* TASK PROMPT: Each line in the entries that has the word "tile" has to be copied.

++++ RECORDS SHOWN

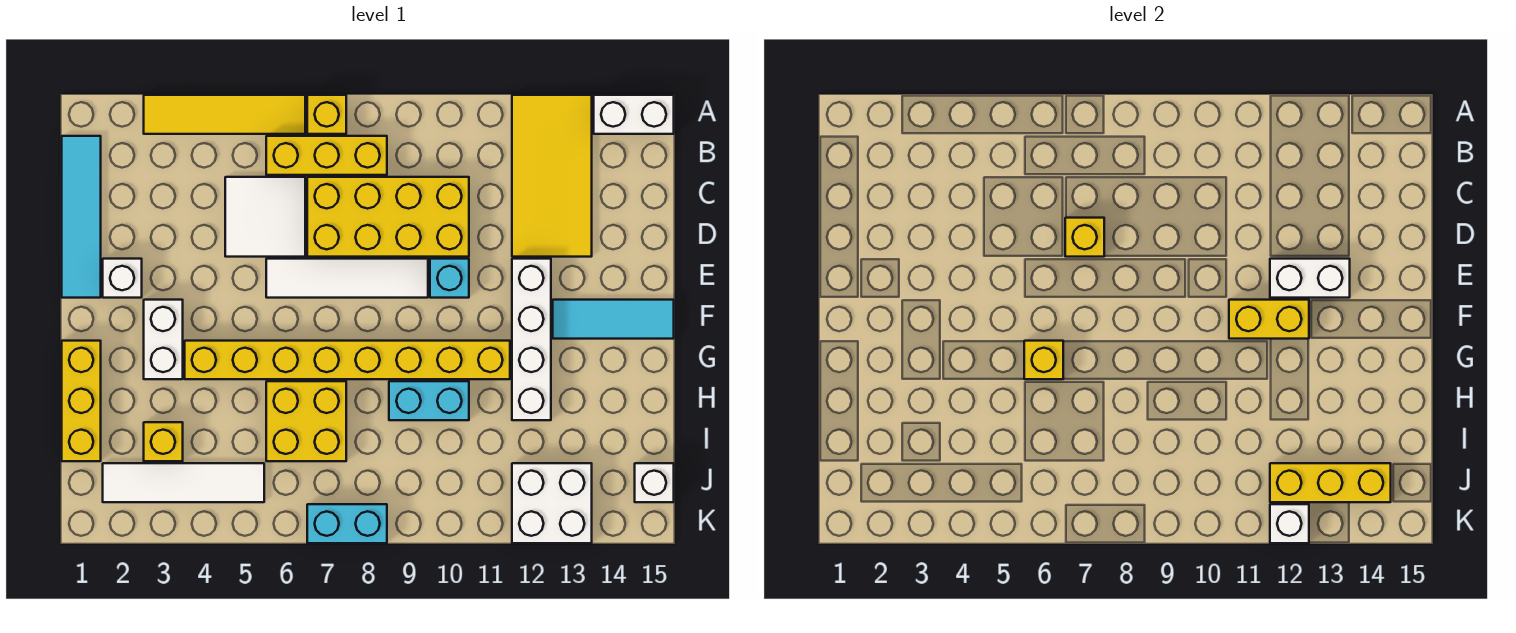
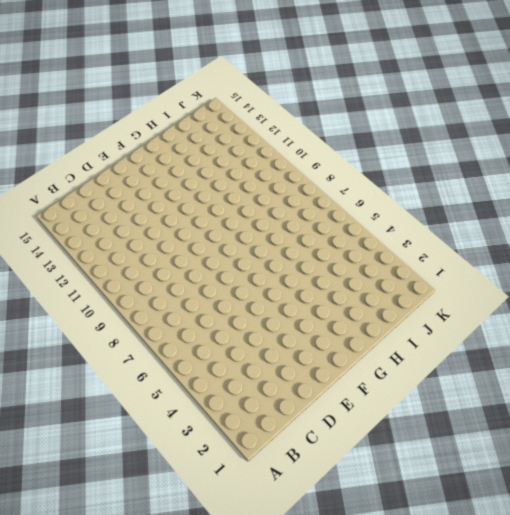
none -> yellow tile A3:A6 level 1
none -> yellow brick A7 level 1
none -> yellow tile A12:D13 level 1

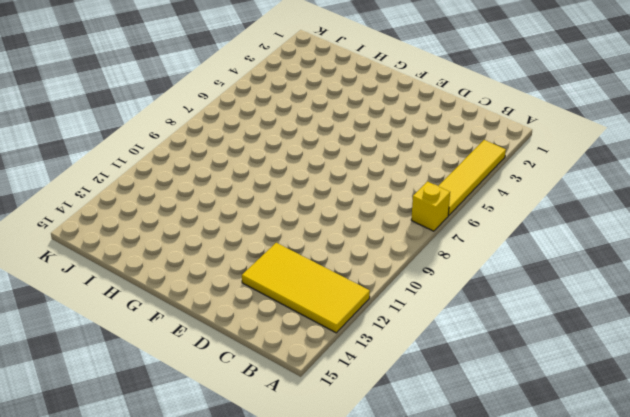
none -> white brick A14:A15 level 1
none -> cyan tile B1:E1 level 1
none -> yellow brick B6:B8 level 1

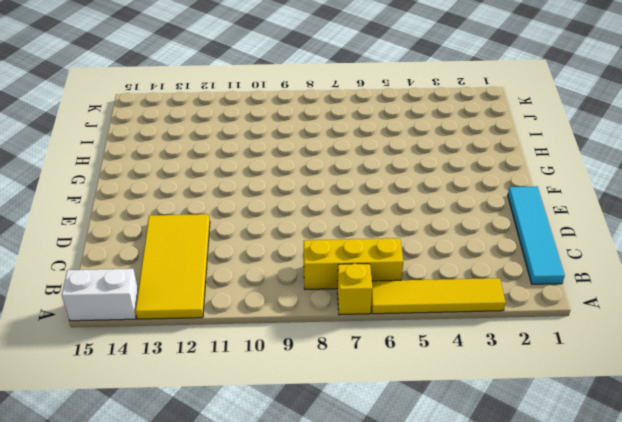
none -> white tile C5:D6 level 1
none -> yellow brick C7:D10 level 1
none -> white brick E2 level 1

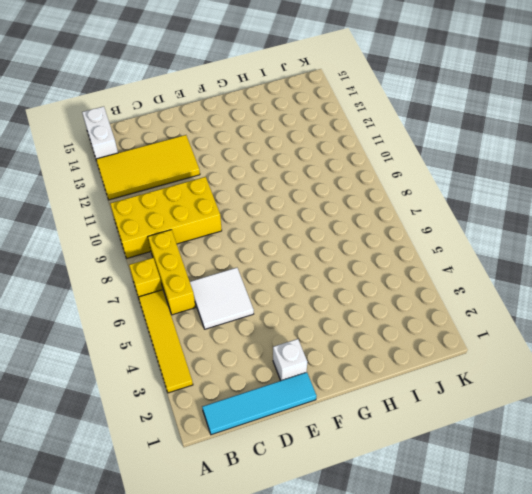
yellow brick A9:D10 level 1 -> yellow brick C7:D10 level 1
none -> white tile E6:E9 level 1
none -> cyan brick E10 level 1
none -> white brick E12:H12 level 1

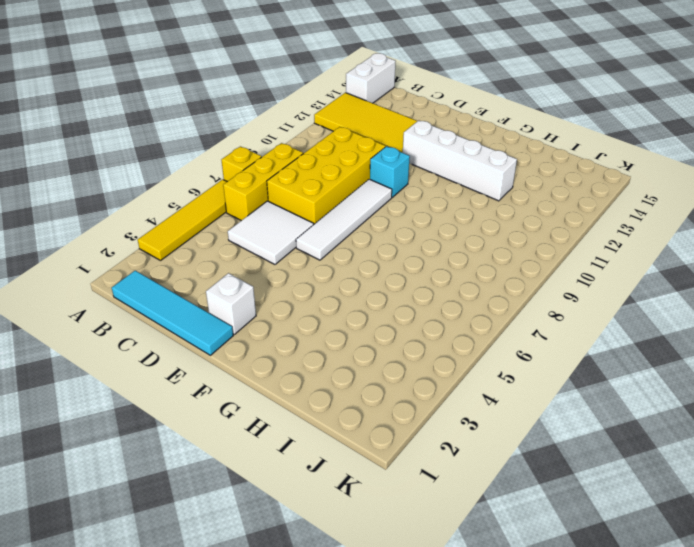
none -> white brick F3:G3 level 1
none -> cyan tile F13:F15 level 1
none -> yellow brick G1:I1 level 1

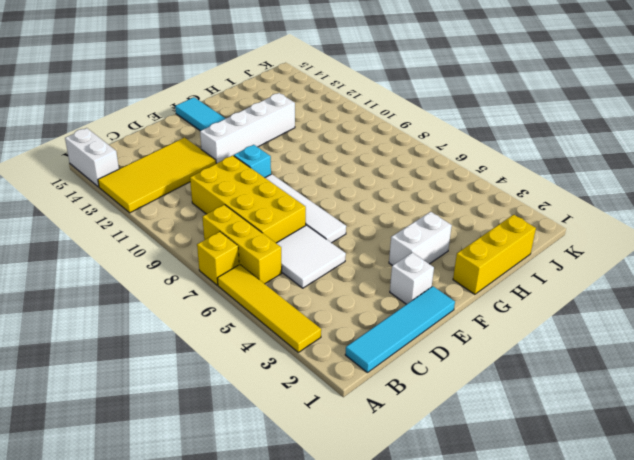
none -> yellow brick G4:G11 level 1
none -> yellow brick H6:I7 level 1
none -> cyan brick H9:H10 level 1

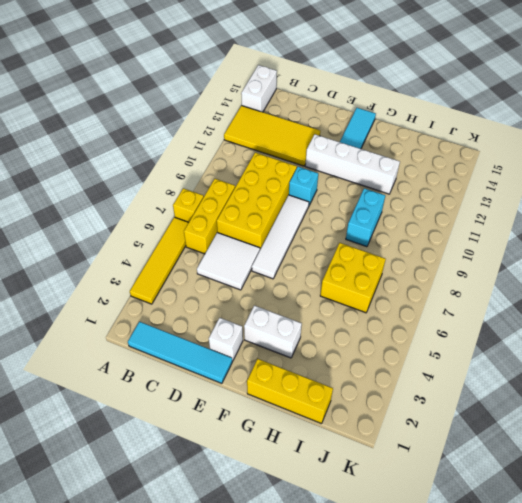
none -> yellow brick G4:G11 level 1
none -> yellow brick I3 level 1
none -> white tile J2:J5 level 1

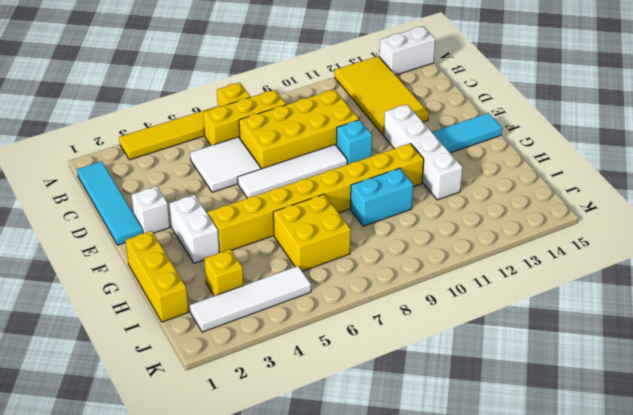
none -> white brick J12:K13 level 1
none -> white brick J15 level 1
none -> cyan brick K7:K8 level 1

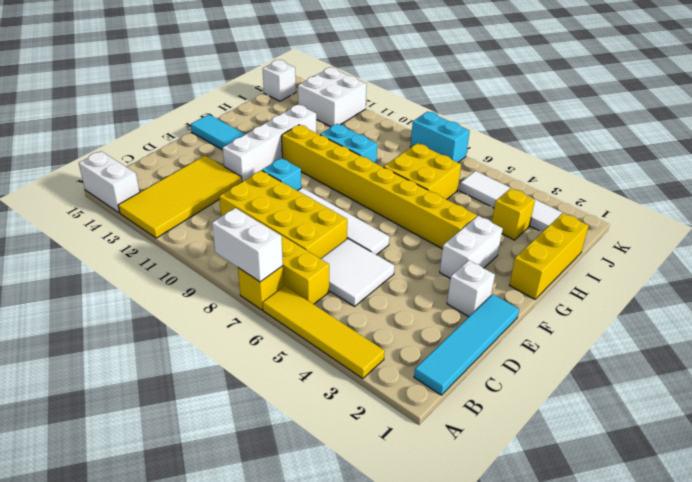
white brick A7:A8 level 2 -> white brick E12:E13 level 2
none -> yellow brick D7 level 2
none -> yellow brick F11:F12 level 2
none -> yellow brick G6 level 2

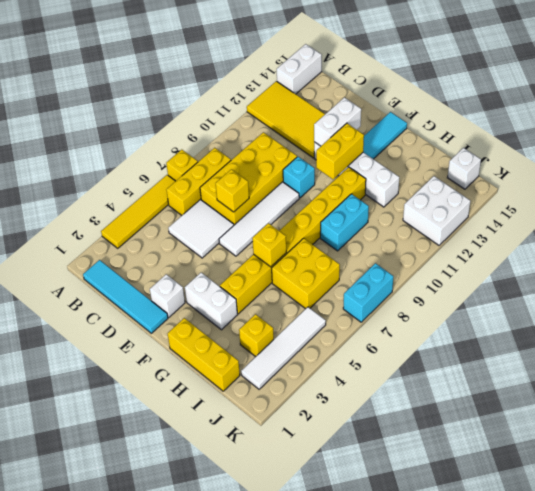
none -> yellow brick J12:J14 level 2
none -> white brick K12 level 2

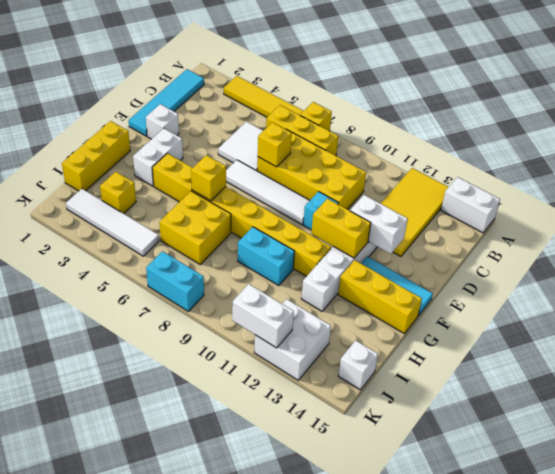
yellow brick G13:G15 level 1 -> yellow brick J12:J14 level 2
white brick K11:K12 level 2 -> white brick K12 level 2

++++++++

* TASK RESPONSE:
none -> yellow tile A3:A6 level 1
none -> yellow tile A12:D13 level 1
none -> cyan tile B1:E1 level 1
none -> white tile C5:D6 level 1
none -> white tile E6:E9 level 1
none -> cyan tile F13:F15 level 1
none -> white tile J2:J5 level 1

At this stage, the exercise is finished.